**YOUR GOAL:** All lines between the start of the listing below and the line containing "SW4: none -> switch (LX, VRAW)", inclusive, must be repeated exactly.

**SUPPLIED DATA:**

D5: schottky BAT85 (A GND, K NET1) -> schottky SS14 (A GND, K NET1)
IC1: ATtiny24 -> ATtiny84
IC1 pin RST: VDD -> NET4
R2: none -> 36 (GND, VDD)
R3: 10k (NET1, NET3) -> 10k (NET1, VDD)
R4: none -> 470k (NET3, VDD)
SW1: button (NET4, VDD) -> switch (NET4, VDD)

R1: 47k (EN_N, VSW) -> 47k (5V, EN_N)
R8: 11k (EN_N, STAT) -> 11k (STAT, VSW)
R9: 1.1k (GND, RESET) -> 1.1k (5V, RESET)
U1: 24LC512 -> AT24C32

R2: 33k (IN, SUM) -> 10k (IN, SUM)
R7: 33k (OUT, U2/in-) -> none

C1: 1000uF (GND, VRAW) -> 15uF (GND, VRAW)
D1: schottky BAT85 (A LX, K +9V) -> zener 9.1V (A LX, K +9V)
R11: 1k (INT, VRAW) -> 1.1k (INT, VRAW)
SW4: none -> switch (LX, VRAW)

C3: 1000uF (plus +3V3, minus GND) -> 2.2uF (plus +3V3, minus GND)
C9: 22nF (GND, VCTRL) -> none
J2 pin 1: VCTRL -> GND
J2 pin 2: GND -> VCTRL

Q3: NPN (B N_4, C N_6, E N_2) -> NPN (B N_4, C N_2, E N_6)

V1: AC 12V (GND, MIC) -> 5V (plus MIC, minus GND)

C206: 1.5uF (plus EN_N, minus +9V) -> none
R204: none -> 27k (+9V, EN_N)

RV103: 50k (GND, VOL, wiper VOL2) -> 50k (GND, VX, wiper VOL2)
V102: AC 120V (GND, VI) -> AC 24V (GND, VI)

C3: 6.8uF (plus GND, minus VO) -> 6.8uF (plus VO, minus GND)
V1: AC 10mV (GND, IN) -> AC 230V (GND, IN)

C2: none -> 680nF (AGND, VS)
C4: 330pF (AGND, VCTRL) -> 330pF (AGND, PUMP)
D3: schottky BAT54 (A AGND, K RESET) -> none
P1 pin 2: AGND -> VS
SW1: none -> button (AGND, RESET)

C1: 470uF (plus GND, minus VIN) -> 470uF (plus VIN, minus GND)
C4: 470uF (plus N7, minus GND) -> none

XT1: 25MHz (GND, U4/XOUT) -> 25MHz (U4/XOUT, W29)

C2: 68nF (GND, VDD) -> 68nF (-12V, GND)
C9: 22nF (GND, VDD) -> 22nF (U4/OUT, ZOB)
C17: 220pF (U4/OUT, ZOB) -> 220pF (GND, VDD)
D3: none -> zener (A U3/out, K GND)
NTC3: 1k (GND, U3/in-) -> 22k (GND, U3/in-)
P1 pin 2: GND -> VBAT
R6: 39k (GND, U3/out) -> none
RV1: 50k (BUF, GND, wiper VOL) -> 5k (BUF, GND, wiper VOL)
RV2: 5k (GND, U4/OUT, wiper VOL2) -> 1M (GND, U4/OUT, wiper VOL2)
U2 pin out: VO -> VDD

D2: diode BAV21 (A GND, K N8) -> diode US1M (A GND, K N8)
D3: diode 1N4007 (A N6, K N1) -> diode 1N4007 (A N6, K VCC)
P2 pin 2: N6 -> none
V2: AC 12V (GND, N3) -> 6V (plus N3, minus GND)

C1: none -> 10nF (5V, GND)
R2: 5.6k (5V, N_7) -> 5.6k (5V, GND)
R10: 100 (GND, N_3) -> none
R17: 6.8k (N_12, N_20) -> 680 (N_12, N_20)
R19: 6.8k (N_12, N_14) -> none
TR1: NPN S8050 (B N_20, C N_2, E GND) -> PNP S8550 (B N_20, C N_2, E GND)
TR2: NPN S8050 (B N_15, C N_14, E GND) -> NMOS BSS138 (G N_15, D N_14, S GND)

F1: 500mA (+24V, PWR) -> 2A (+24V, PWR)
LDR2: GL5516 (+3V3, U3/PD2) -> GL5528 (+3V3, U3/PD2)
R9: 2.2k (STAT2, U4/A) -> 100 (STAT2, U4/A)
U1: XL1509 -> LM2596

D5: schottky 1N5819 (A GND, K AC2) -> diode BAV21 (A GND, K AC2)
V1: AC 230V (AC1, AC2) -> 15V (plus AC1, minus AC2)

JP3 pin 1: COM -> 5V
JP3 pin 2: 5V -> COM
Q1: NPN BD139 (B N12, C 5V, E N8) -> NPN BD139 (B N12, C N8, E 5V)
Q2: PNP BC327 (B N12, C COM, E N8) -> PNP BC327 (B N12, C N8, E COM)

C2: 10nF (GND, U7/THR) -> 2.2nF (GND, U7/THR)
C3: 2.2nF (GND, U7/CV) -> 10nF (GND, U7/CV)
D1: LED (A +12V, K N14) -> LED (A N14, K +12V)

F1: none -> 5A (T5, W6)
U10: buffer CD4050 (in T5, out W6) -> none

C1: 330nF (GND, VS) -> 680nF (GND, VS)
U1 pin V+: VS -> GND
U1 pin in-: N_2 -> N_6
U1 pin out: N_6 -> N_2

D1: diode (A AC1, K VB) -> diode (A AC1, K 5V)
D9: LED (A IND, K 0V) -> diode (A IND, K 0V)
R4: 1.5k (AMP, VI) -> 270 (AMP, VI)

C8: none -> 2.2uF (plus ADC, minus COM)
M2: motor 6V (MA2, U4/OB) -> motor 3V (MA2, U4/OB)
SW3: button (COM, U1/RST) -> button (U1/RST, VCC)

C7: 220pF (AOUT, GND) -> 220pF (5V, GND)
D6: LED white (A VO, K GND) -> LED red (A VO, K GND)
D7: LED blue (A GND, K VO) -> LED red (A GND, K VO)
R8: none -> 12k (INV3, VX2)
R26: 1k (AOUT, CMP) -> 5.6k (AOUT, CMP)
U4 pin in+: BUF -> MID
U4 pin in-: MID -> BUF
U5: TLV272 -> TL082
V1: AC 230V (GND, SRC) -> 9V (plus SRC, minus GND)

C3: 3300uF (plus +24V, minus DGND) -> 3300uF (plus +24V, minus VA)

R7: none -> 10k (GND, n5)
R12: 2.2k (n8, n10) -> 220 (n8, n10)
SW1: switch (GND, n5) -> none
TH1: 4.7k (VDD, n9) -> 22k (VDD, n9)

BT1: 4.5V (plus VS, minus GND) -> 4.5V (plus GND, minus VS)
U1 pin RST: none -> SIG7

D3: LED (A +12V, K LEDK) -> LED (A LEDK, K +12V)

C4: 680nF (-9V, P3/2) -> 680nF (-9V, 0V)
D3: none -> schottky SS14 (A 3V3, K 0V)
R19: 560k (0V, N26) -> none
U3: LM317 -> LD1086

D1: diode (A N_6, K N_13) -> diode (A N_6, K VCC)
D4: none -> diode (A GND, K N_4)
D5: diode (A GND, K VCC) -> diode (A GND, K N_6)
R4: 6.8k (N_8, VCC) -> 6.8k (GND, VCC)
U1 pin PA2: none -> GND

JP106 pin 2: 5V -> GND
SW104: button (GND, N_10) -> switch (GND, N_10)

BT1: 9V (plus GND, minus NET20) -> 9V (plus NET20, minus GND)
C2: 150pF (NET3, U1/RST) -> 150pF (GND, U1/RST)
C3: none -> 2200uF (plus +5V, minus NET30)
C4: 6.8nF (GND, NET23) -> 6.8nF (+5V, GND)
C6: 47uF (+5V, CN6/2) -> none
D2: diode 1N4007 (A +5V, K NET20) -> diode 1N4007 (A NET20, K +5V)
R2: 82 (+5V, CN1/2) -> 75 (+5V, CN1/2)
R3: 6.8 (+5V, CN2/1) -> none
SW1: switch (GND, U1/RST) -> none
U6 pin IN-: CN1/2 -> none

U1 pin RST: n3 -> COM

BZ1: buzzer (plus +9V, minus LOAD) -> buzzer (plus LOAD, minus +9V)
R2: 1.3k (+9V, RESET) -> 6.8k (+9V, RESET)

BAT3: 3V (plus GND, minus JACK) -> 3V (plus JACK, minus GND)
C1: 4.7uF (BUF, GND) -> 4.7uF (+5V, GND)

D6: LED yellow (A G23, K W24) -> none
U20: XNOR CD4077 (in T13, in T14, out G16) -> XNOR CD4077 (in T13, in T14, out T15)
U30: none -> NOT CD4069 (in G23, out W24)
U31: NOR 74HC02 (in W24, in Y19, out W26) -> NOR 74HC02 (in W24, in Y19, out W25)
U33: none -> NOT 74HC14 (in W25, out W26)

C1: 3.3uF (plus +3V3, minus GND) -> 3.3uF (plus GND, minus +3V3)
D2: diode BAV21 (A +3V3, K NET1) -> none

**SOLUTION TO THIS EXERCISE:**
D5: schottky BAT85 (A GND, K NET1) -> schottky SS14 (A GND, K NET1)
IC1: ATtiny24 -> ATtiny84
IC1 pin RST: VDD -> NET4
R2: none -> 36 (GND, VDD)
R3: 10k (NET1, NET3) -> 10k (NET1, VDD)
R4: none -> 470k (NET3, VDD)
SW1: button (NET4, VDD) -> switch (NET4, VDD)

R1: 47k (EN_N, VSW) -> 47k (5V, EN_N)
R8: 11k (EN_N, STAT) -> 11k (STAT, VSW)
R9: 1.1k (GND, RESET) -> 1.1k (5V, RESET)
U1: 24LC512 -> AT24C32

R2: 33k (IN, SUM) -> 10k (IN, SUM)
R7: 33k (OUT, U2/in-) -> none

C1: 1000uF (GND, VRAW) -> 15uF (GND, VRAW)
D1: schottky BAT85 (A LX, K +9V) -> zener 9.1V (A LX, K +9V)
R11: 1k (INT, VRAW) -> 1.1k (INT, VRAW)
SW4: none -> switch (LX, VRAW)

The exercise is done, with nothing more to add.